• _Task item_: Two lines in the data below mark the range: the one with "GPS1 pin RX: A0 -> 16" and the one with "BUTTON pin SIG: D21 -> D18". Return both, along with every line between them, exactly.

• _Exercise data_:
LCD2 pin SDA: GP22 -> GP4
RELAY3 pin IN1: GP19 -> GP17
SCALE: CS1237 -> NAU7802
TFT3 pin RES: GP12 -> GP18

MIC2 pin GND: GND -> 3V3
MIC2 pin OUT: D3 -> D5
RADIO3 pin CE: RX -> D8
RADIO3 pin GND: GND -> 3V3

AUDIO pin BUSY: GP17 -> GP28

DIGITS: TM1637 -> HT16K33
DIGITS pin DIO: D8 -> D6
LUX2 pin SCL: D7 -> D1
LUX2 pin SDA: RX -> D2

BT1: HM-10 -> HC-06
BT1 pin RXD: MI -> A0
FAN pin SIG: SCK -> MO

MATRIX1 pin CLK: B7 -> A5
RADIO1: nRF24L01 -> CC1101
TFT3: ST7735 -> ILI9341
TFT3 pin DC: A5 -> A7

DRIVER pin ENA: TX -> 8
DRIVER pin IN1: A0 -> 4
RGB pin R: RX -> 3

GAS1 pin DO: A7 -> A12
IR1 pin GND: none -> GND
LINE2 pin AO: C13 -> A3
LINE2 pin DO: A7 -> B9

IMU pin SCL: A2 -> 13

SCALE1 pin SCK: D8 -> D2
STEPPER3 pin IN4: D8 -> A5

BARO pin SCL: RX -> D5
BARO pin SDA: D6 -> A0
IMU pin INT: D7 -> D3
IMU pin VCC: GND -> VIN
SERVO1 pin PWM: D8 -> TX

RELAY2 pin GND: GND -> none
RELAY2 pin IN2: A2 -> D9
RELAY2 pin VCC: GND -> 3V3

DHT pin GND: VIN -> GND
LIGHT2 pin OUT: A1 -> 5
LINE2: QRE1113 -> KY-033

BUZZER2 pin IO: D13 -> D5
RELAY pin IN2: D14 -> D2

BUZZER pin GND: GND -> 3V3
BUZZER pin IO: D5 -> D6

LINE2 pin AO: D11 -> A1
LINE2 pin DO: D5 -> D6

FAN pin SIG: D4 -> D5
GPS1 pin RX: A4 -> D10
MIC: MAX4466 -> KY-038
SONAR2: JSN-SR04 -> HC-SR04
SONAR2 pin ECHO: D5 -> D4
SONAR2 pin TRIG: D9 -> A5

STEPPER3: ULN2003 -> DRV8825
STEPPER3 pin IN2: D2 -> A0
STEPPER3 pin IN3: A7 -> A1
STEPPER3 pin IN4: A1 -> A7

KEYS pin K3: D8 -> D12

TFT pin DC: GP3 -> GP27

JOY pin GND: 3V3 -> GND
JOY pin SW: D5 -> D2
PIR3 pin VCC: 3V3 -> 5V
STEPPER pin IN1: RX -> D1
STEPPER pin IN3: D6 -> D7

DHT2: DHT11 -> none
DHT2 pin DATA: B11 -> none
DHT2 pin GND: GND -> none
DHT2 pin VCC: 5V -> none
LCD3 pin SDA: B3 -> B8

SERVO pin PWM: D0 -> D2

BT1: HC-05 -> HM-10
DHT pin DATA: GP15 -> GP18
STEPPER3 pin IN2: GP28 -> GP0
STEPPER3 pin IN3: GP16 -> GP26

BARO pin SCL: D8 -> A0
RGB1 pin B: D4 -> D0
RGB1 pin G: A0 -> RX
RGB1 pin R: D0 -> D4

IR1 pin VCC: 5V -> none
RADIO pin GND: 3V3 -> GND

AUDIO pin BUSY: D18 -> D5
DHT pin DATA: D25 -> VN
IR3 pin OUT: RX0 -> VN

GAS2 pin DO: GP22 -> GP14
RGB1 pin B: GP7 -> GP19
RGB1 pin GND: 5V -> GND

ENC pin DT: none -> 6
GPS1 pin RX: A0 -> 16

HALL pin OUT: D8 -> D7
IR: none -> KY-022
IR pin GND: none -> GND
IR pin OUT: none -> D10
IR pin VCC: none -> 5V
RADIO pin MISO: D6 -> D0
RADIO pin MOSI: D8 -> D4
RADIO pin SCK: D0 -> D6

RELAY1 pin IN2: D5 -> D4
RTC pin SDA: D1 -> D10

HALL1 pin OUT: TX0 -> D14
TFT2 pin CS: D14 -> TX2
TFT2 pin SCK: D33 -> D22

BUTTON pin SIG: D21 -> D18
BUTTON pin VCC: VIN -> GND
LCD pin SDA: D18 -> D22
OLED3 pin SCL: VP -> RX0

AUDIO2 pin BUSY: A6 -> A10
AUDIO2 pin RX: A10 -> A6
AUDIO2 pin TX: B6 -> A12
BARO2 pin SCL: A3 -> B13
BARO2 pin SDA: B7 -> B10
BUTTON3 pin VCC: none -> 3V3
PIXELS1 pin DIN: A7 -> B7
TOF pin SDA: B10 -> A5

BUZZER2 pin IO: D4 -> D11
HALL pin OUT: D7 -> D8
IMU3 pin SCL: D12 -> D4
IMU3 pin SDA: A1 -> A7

• _Solution below_:
GPS1 pin RX: A0 -> 16

HALL pin OUT: D8 -> D7
IR: none -> KY-022
IR pin GND: none -> GND
IR pin OUT: none -> D10
IR pin VCC: none -> 5V
RADIO pin MISO: D6 -> D0
RADIO pin MOSI: D8 -> D4
RADIO pin SCK: D0 -> D6

RELAY1 pin IN2: D5 -> D4
RTC pin SDA: D1 -> D10

HALL1 pin OUT: TX0 -> D14
TFT2 pin CS: D14 -> TX2
TFT2 pin SCK: D33 -> D22

BUTTON pin SIG: D21 -> D18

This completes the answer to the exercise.